Start of Data
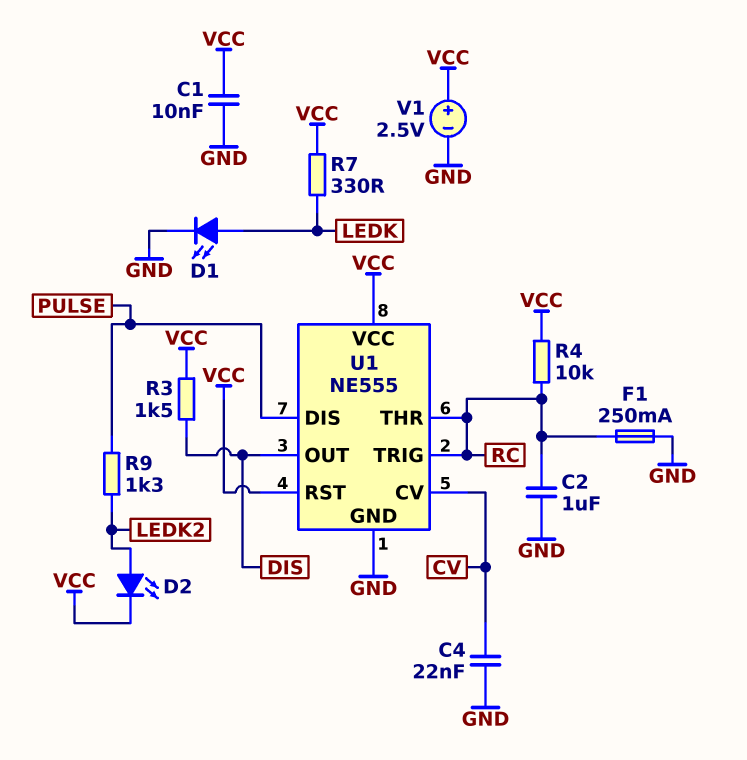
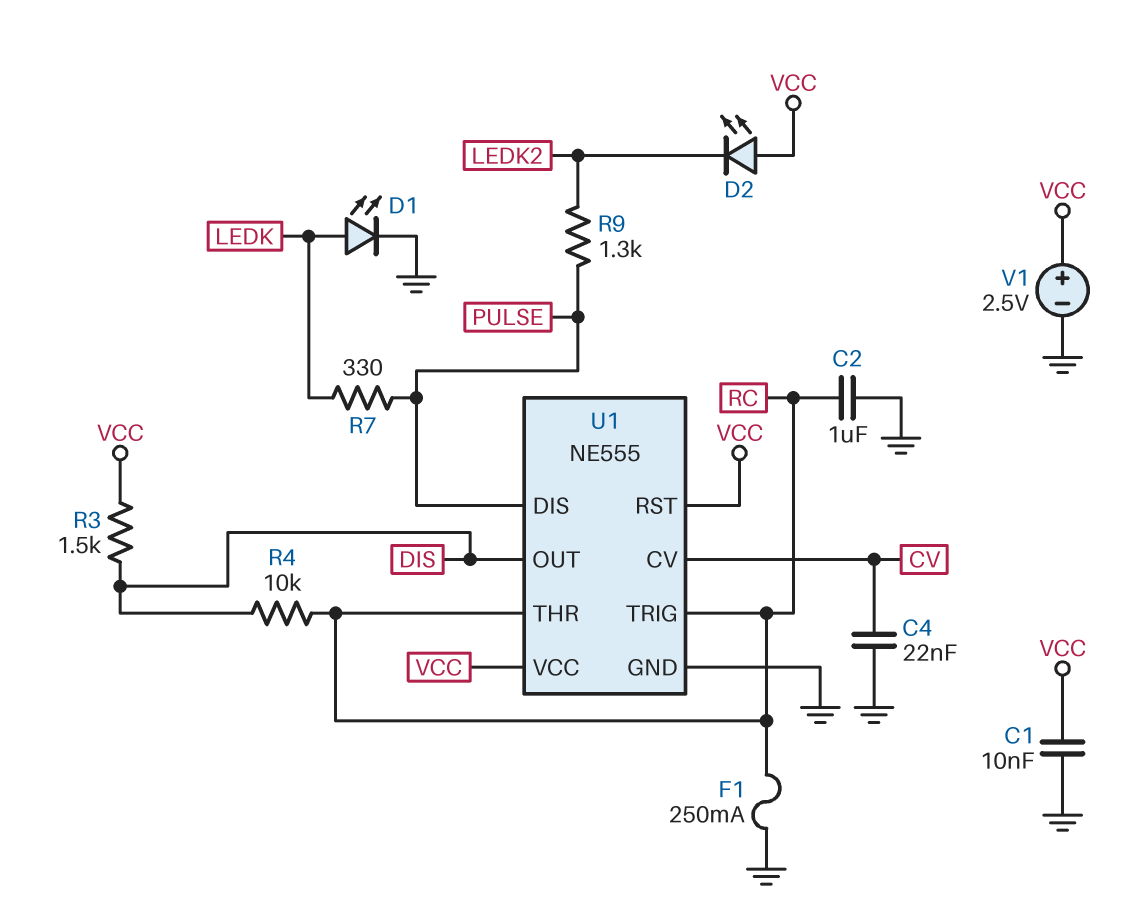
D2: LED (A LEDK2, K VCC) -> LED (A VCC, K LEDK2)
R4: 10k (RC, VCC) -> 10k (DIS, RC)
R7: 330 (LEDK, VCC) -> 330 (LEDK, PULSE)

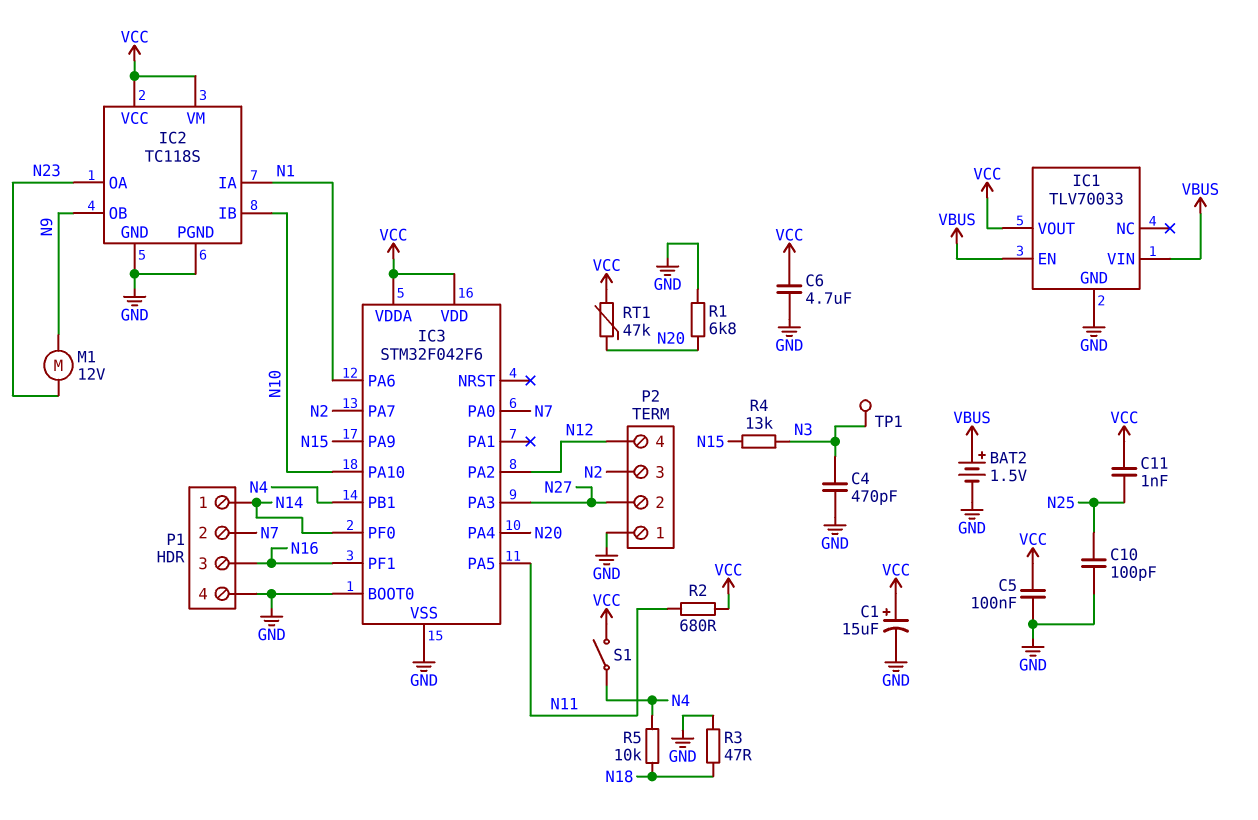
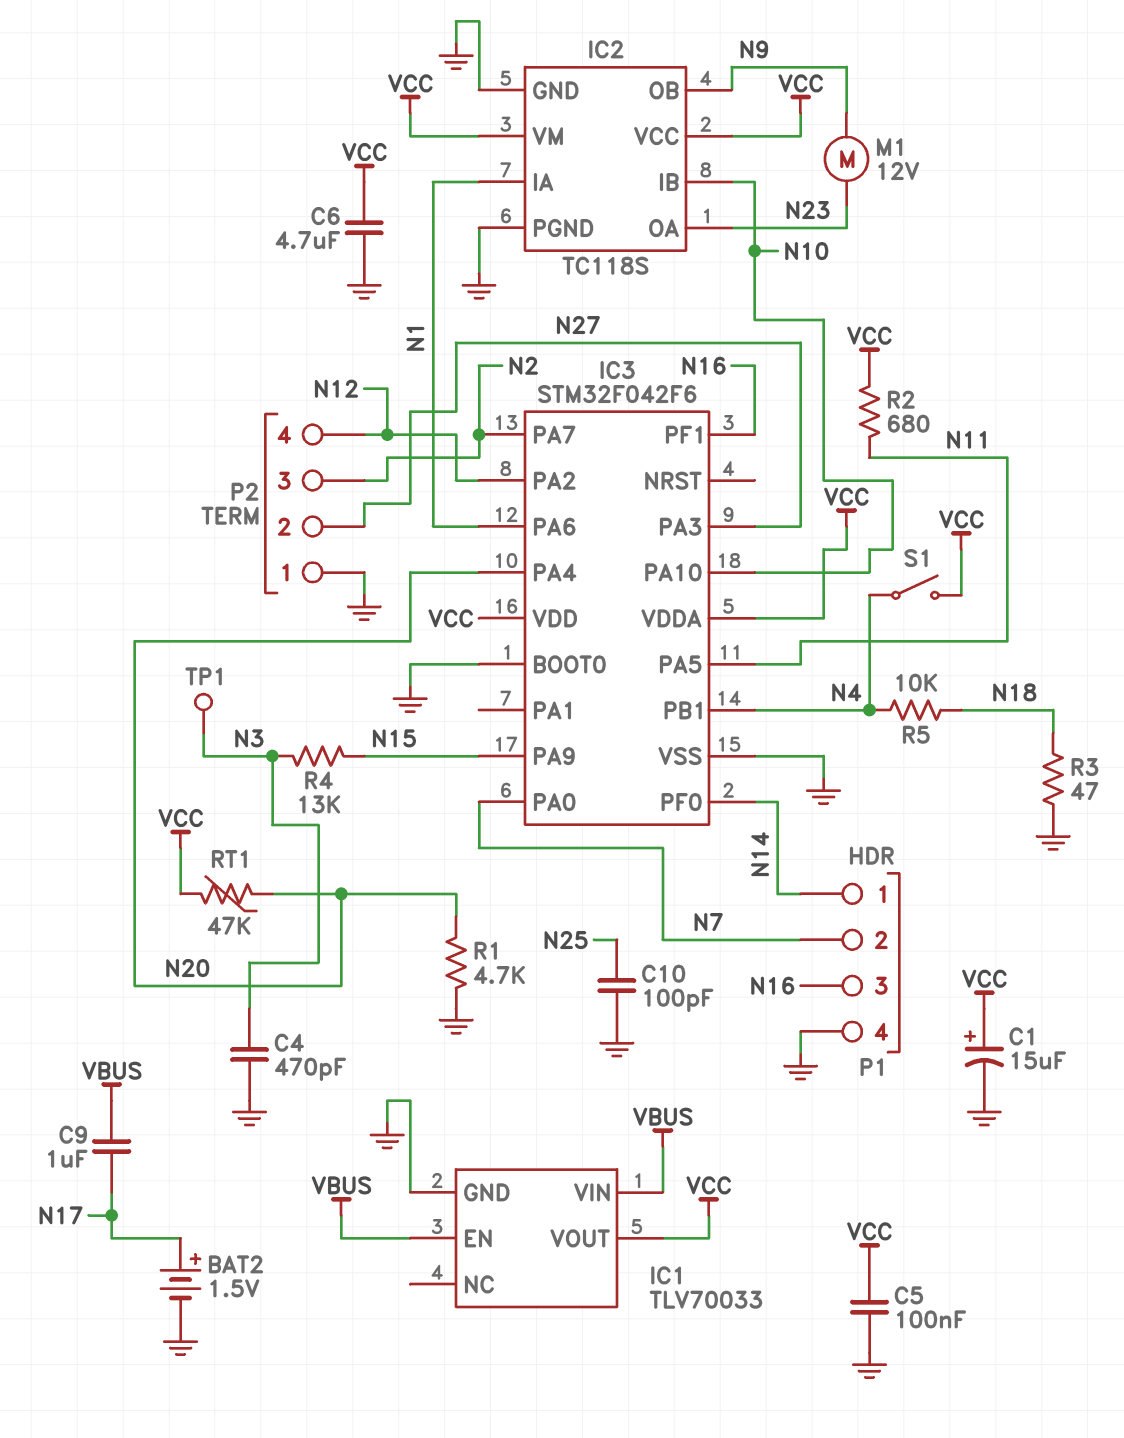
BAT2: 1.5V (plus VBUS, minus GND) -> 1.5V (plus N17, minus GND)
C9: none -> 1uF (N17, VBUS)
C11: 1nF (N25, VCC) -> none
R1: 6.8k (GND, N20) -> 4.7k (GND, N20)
End of Data
Start of Data
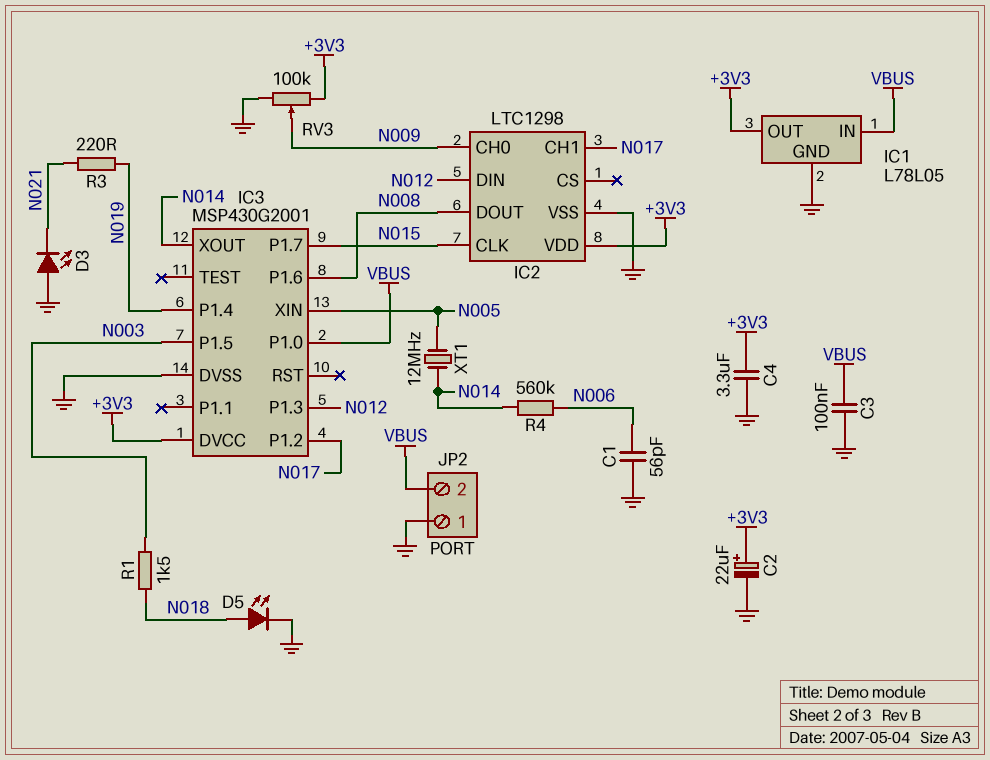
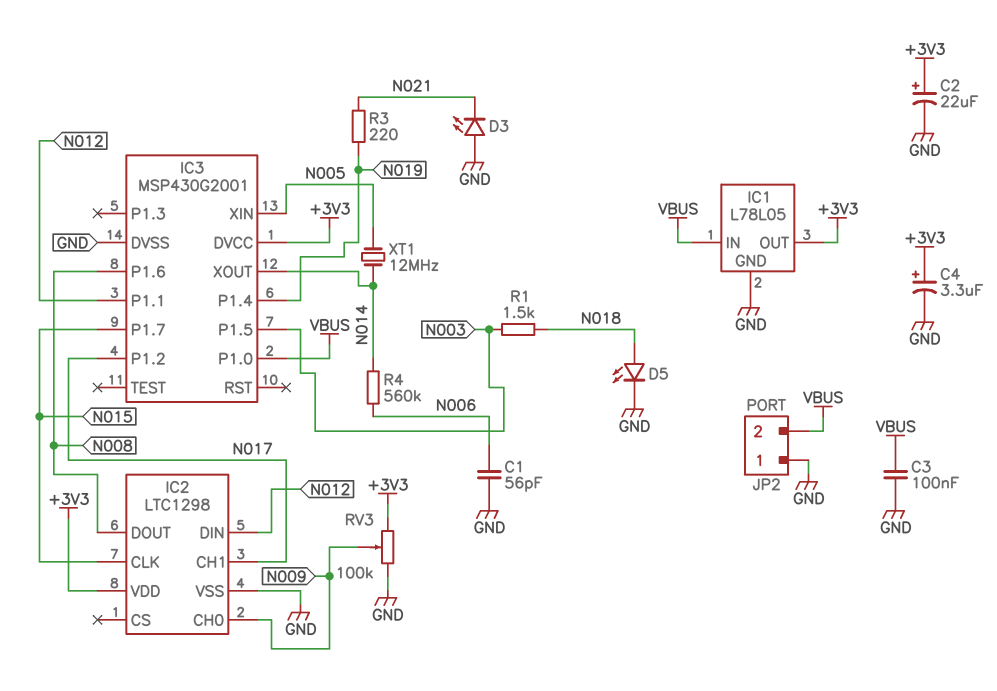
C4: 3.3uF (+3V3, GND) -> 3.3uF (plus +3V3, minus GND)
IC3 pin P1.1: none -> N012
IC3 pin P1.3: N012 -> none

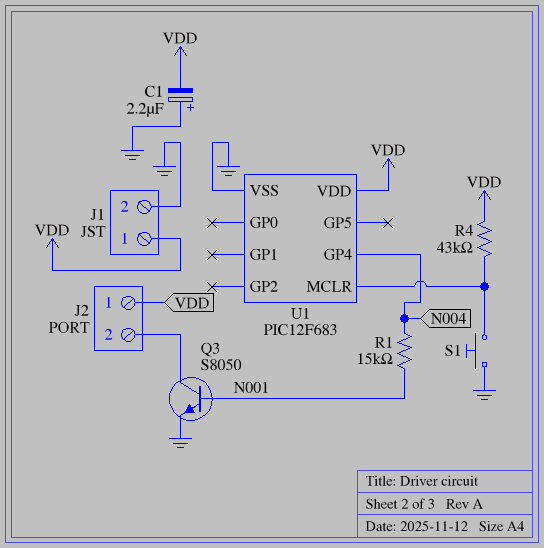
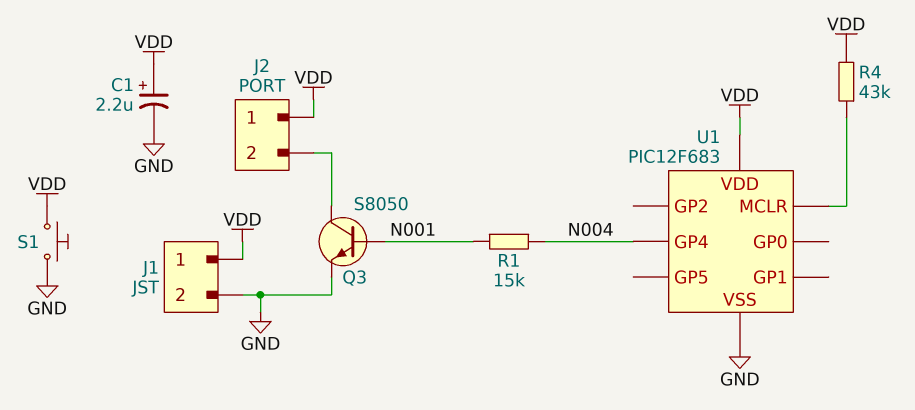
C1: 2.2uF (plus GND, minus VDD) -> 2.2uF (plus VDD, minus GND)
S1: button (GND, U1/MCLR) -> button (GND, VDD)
End of Data
■ **Task requirements**: Output only the lines above from the line that holds "R4: 10k (RC, VCC) -> 10k (DIS, RC)" through the line that holds "R1: 6.8k (GND, N20) -> 4.7k (GND, N20)", both ends included, and exclude pictures.

■ **Exercise solution**:
R4: 10k (RC, VCC) -> 10k (DIS, RC)
R7: 330 (LEDK, VCC) -> 330 (LEDK, PULSE)

BAT2: 1.5V (plus VBUS, minus GND) -> 1.5V (plus N17, minus GND)
C9: none -> 1uF (N17, VBUS)
C11: 1nF (N25, VCC) -> none
R1: 6.8k (GND, N20) -> 4.7k (GND, N20)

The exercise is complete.